-- Exercise goal --
Could you set down only the lines from the one including "orange toothbrush [347,140,441,177]" to the end of the records below, inclusive and exact, leaving pictures out?

-- Task inputs --

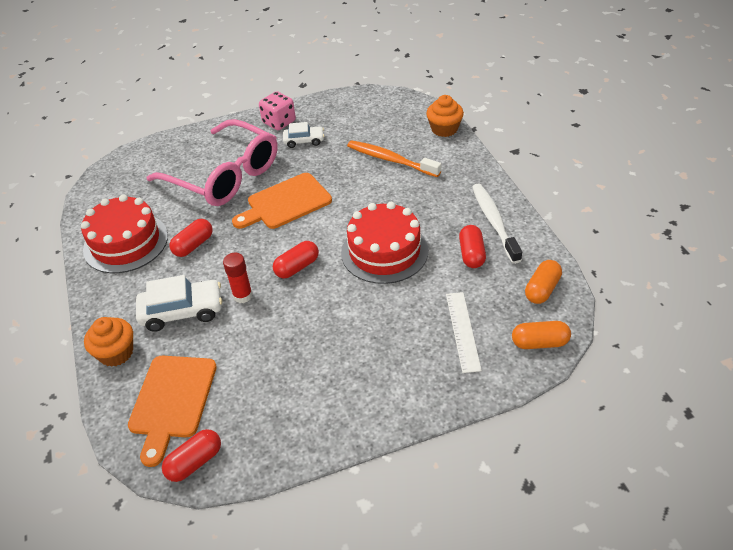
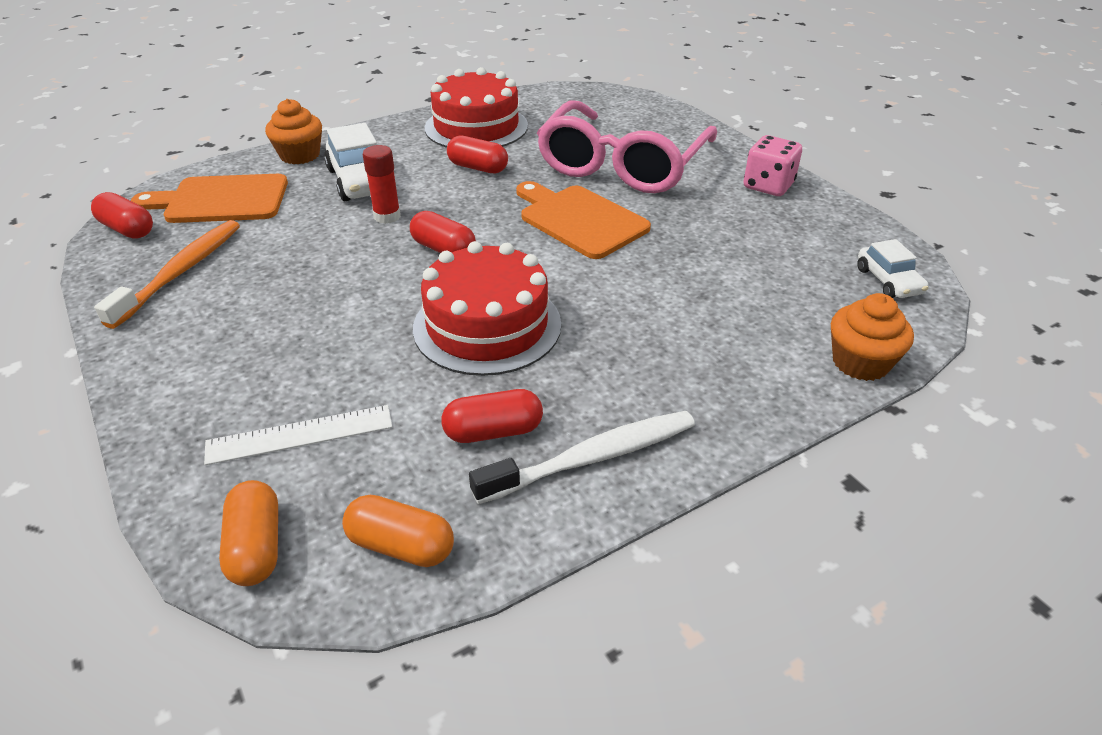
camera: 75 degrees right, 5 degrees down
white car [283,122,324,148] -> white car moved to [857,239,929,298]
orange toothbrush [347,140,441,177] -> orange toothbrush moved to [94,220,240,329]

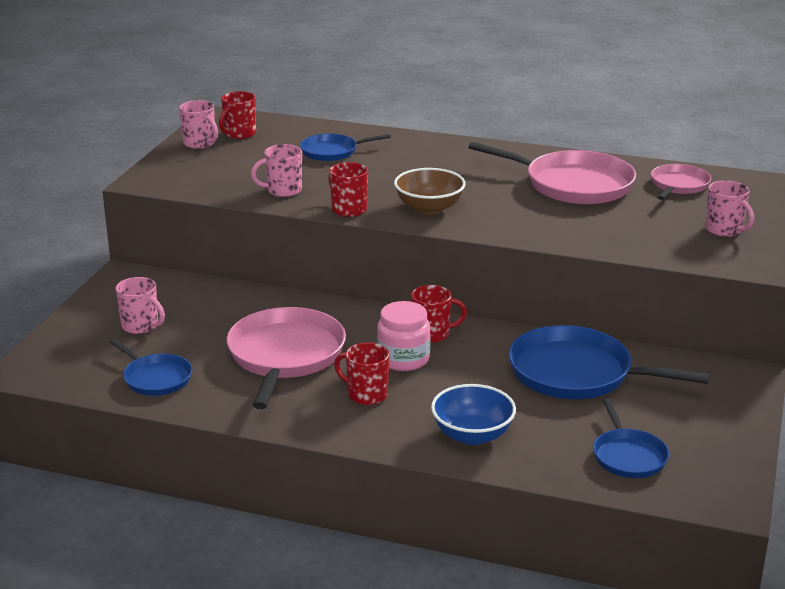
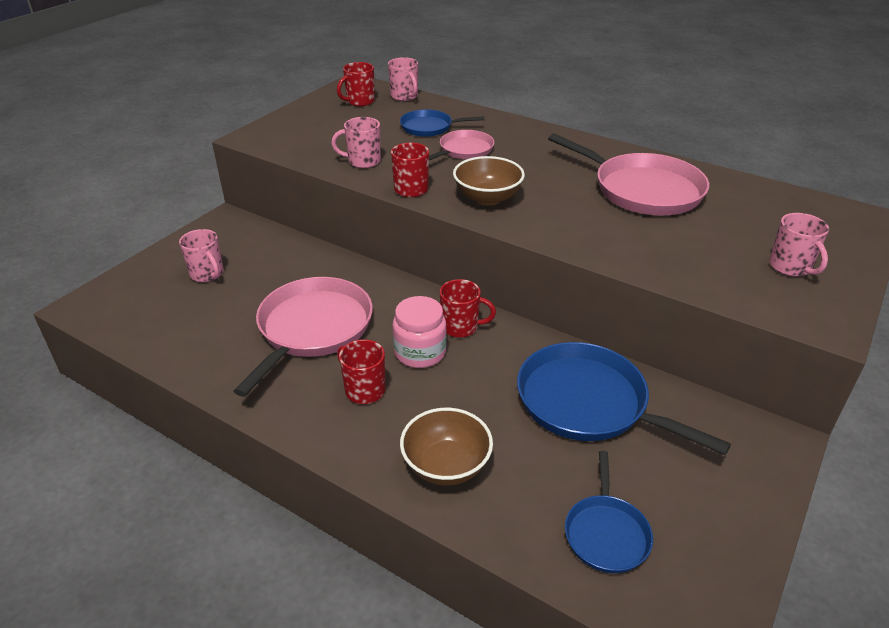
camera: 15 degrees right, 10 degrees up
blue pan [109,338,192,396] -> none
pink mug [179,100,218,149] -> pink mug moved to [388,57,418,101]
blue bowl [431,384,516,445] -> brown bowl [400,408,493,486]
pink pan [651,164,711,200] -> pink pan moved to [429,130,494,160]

-- Expected output --
orange toothbrush [347,140,441,177] -> orange toothbrush moved to [94,220,240,329]

camera: 15 degrees right, 10 degrees up
blue pan [109,338,192,396] -> none
pink mug [179,100,218,149] -> pink mug moved to [388,57,418,101]
blue bowl [431,384,516,445] -> brown bowl [400,408,493,486]
pink pan [651,164,711,200] -> pink pan moved to [429,130,494,160]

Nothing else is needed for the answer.